[Provided information]:
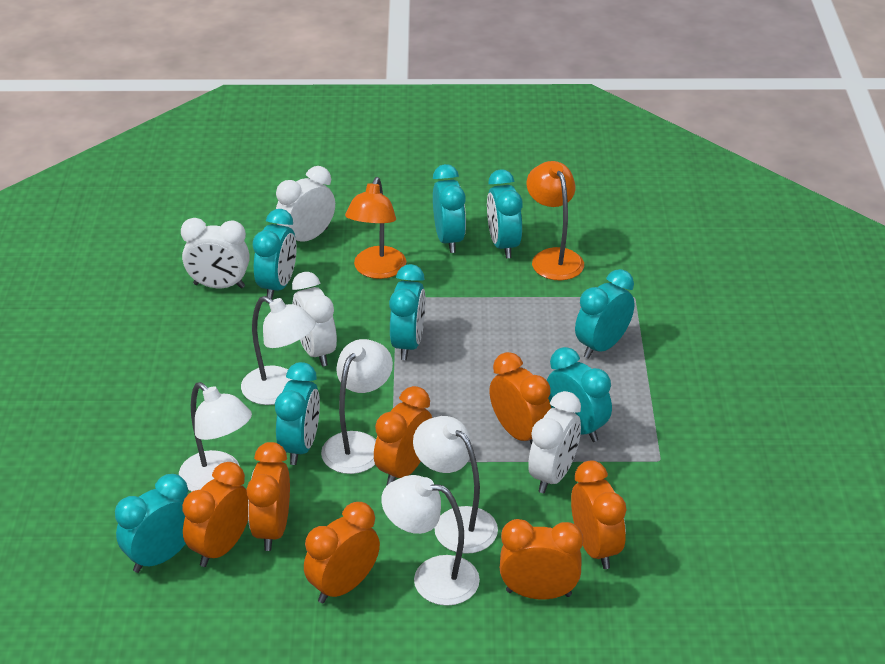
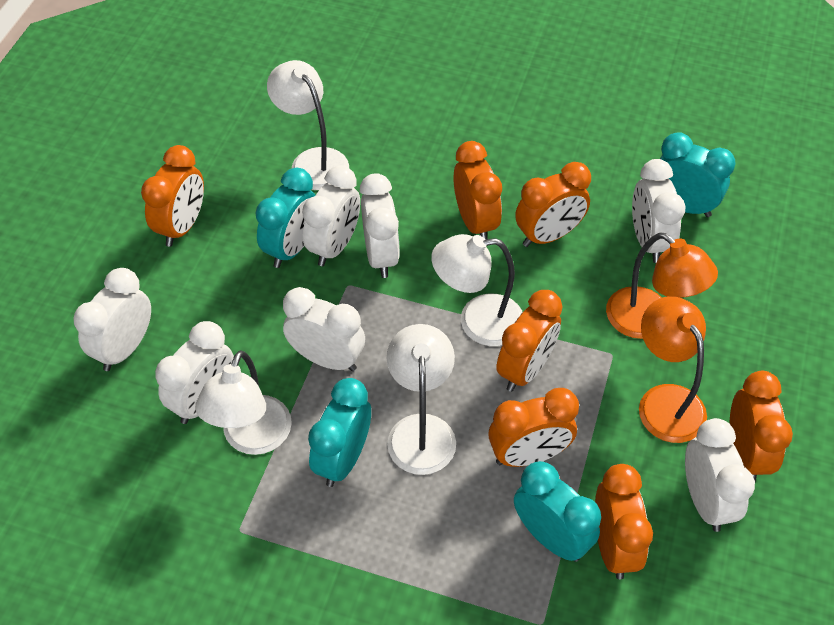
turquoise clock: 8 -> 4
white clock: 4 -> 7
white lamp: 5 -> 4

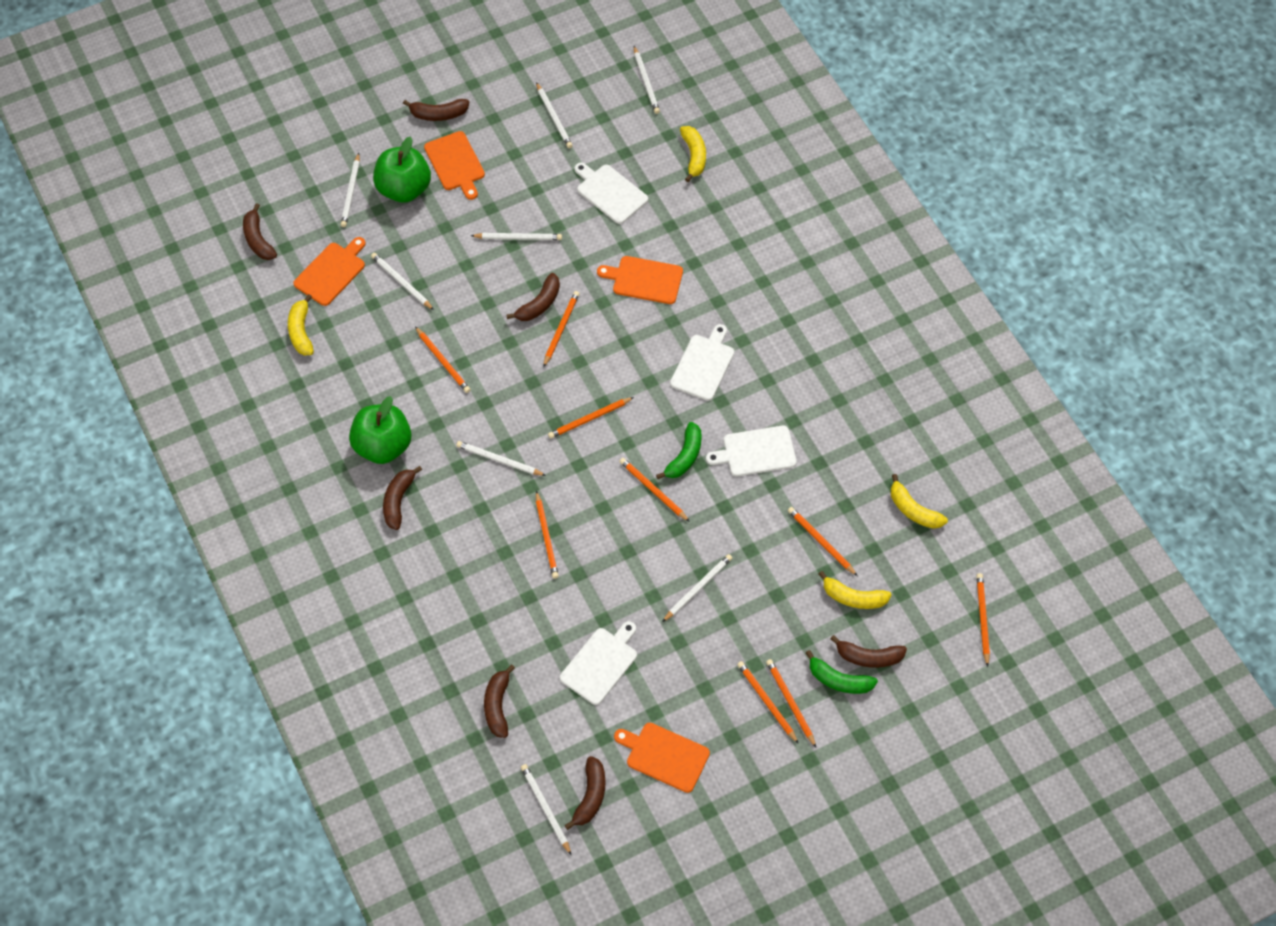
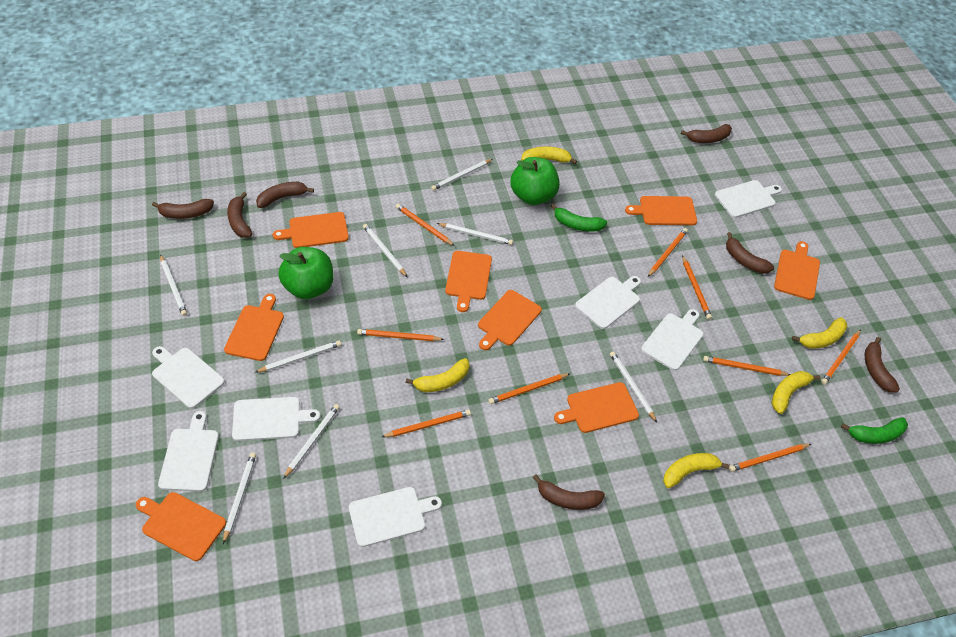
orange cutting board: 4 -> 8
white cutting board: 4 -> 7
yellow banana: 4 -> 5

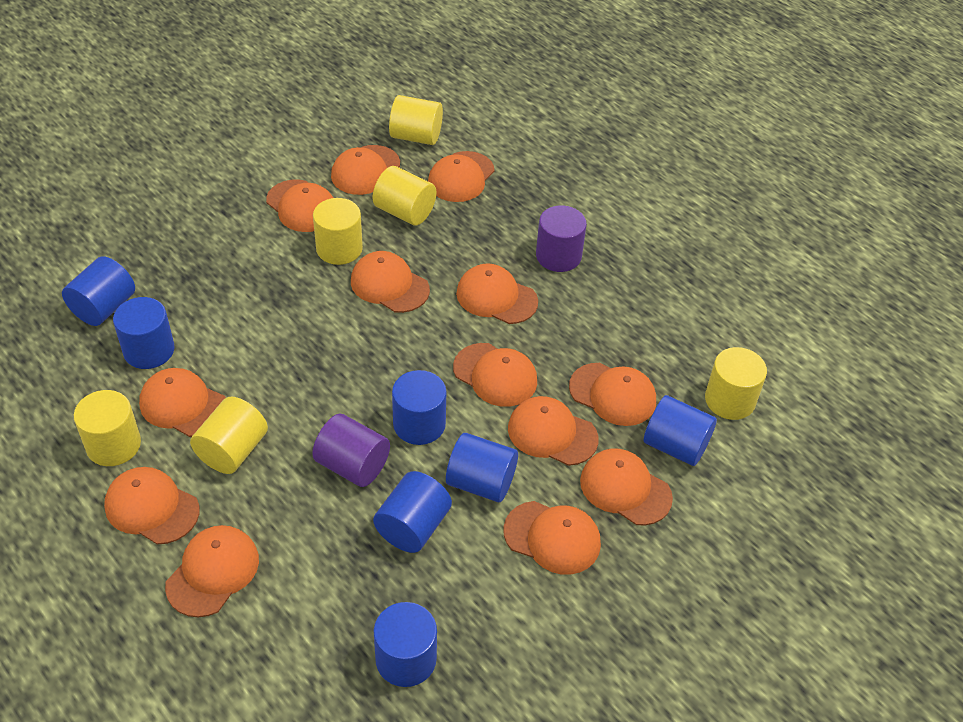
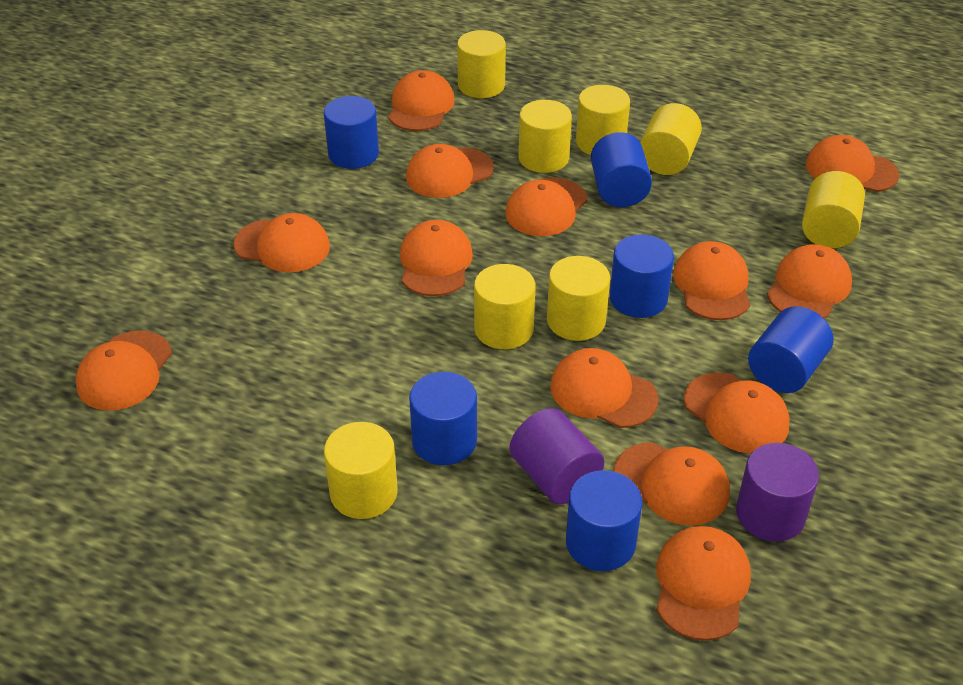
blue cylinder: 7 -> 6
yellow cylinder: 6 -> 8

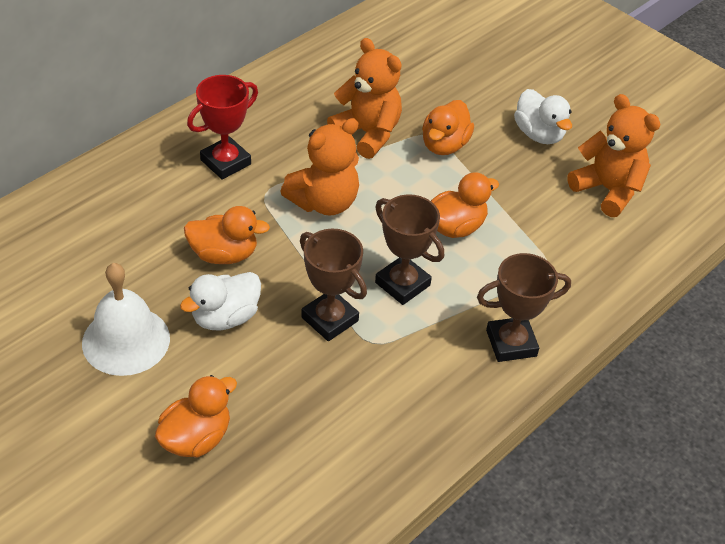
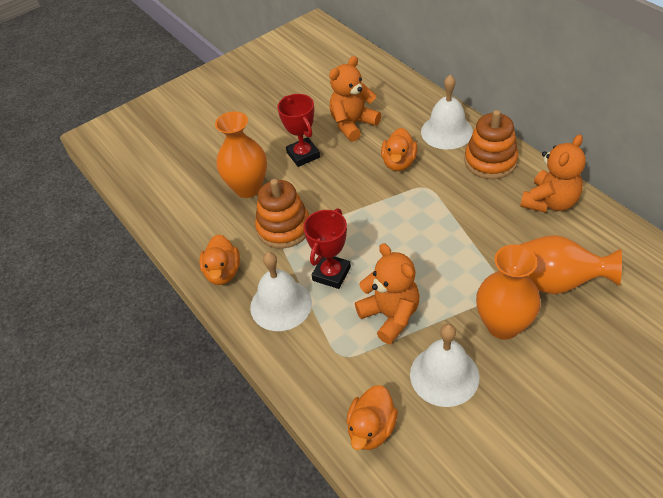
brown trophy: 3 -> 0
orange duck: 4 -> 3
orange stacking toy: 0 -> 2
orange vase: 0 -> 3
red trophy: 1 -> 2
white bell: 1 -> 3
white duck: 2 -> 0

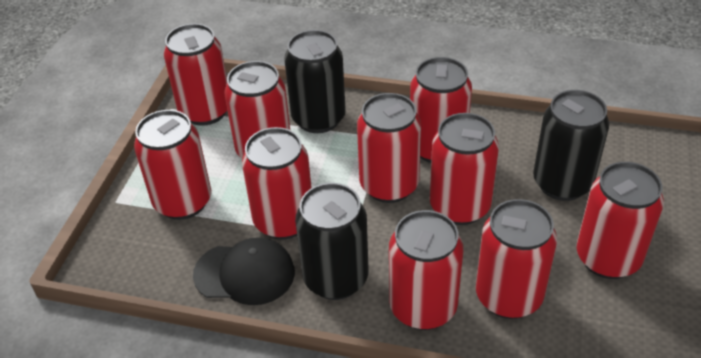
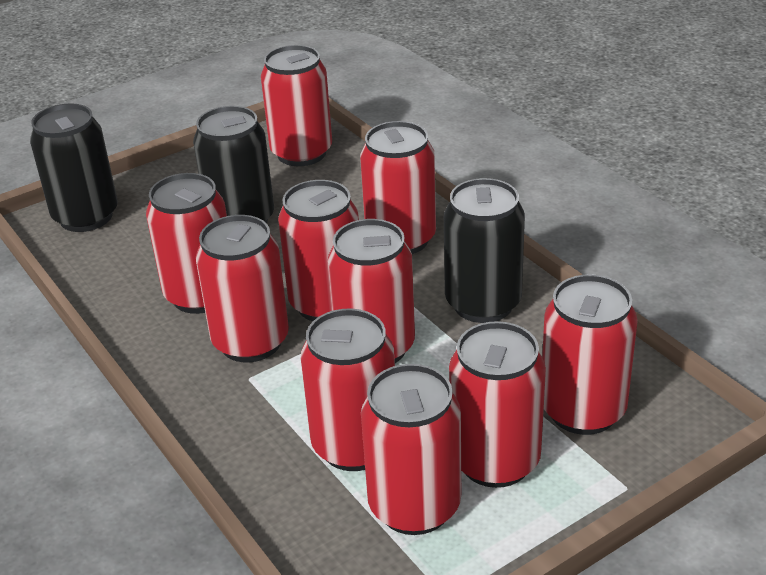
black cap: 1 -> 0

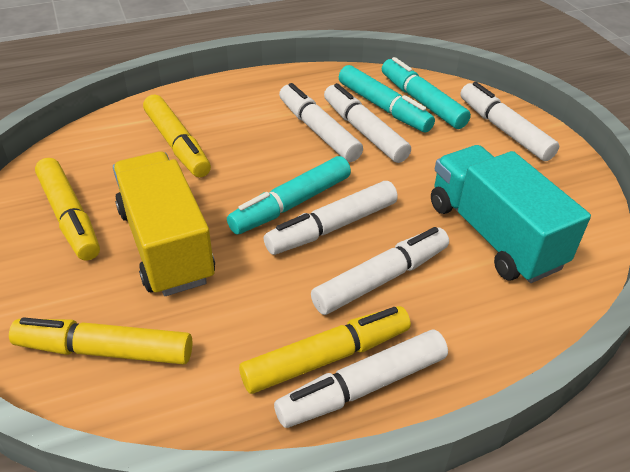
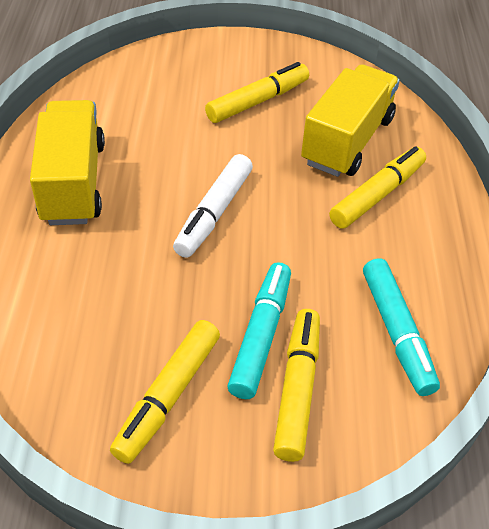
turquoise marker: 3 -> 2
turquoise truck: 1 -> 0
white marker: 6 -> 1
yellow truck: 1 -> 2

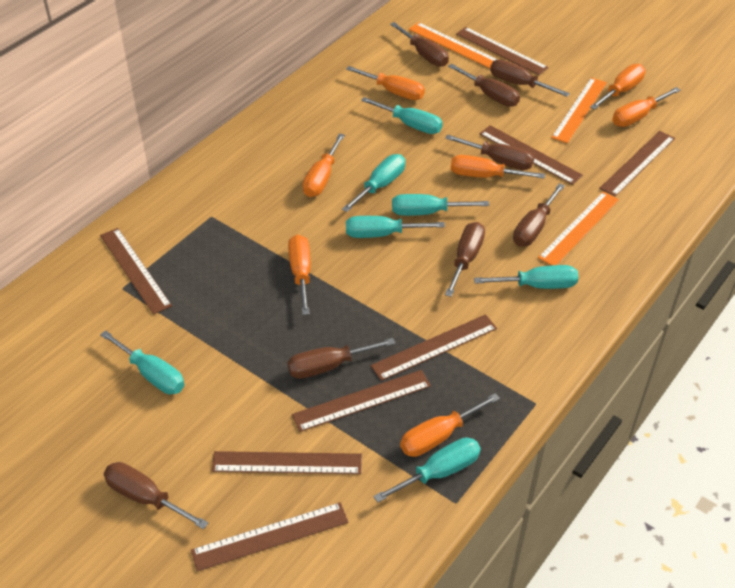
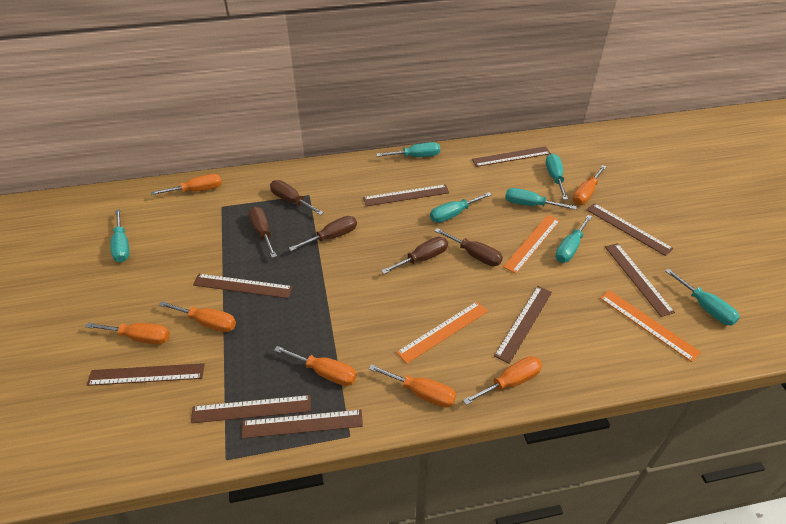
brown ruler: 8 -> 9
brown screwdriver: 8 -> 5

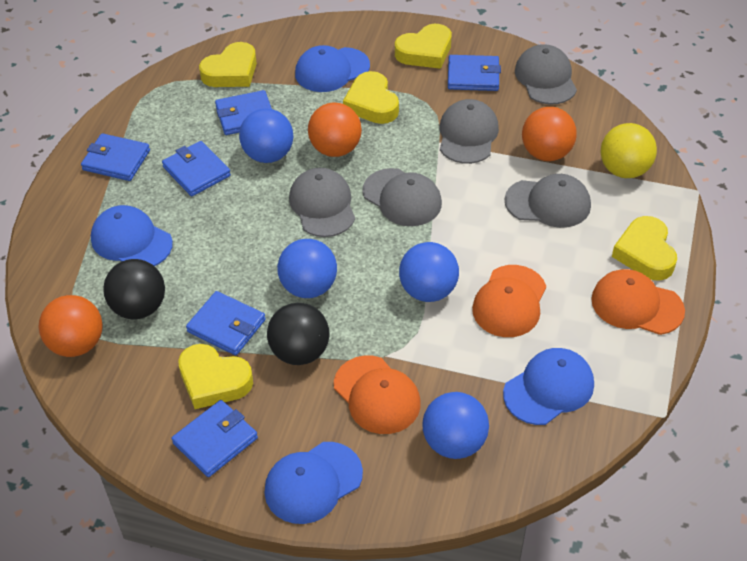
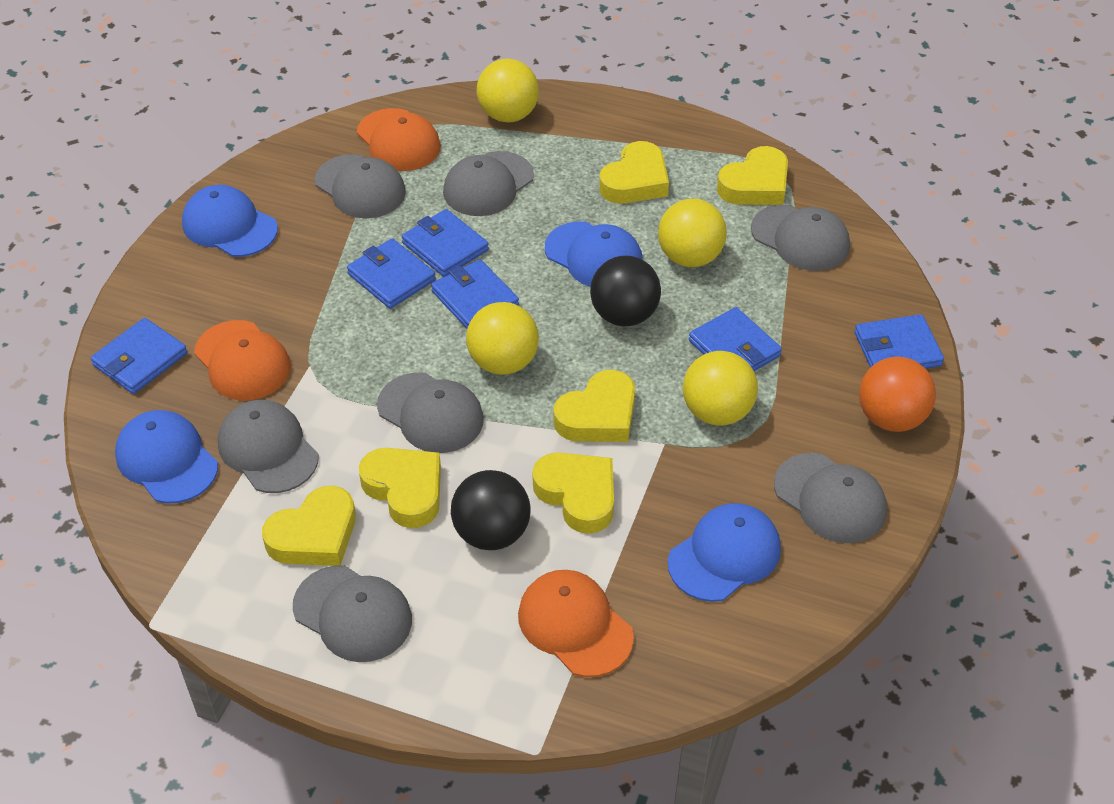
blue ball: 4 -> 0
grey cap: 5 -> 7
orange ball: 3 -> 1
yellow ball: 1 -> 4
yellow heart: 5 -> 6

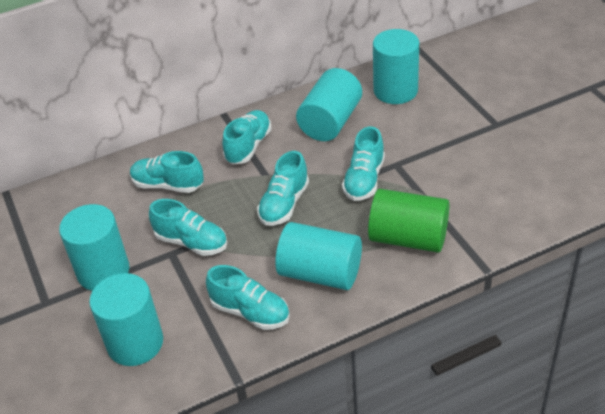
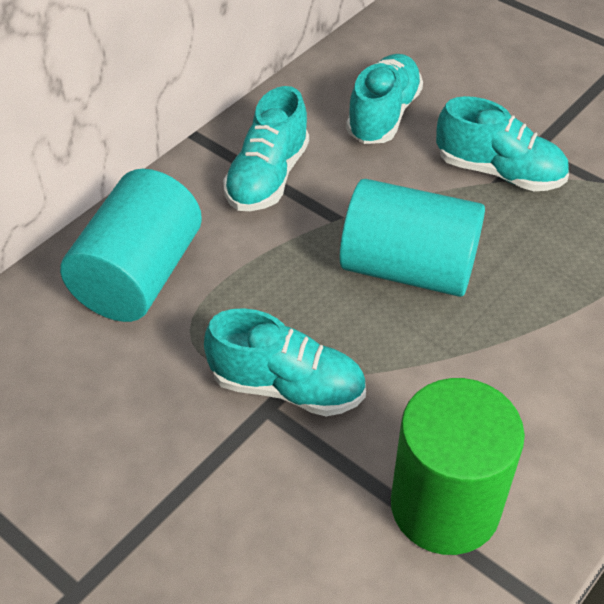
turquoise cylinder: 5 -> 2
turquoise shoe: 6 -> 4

[Task details]: Exact copy, no pictures: set down all the entries again as they stand.

[Your solution]:
turquoise clock: 8 -> 4
white clock: 4 -> 7
white lamp: 5 -> 4

orange cutting board: 4 -> 8
white cutting board: 4 -> 7
yellow banana: 4 -> 5

blue cylinder: 7 -> 6
yellow cylinder: 6 -> 8

brown trophy: 3 -> 0
orange duck: 4 -> 3
orange stacking toy: 0 -> 2
orange vase: 0 -> 3
red trophy: 1 -> 2
white bell: 1 -> 3
white duck: 2 -> 0

black cap: 1 -> 0

turquoise marker: 3 -> 2
turquoise truck: 1 -> 0
white marker: 6 -> 1
yellow truck: 1 -> 2

brown ruler: 8 -> 9
brown screwdriver: 8 -> 5

blue ball: 4 -> 0
grey cap: 5 -> 7
orange ball: 3 -> 1
yellow ball: 1 -> 4
yellow heart: 5 -> 6

turquoise cylinder: 5 -> 2
turquoise shoe: 6 -> 4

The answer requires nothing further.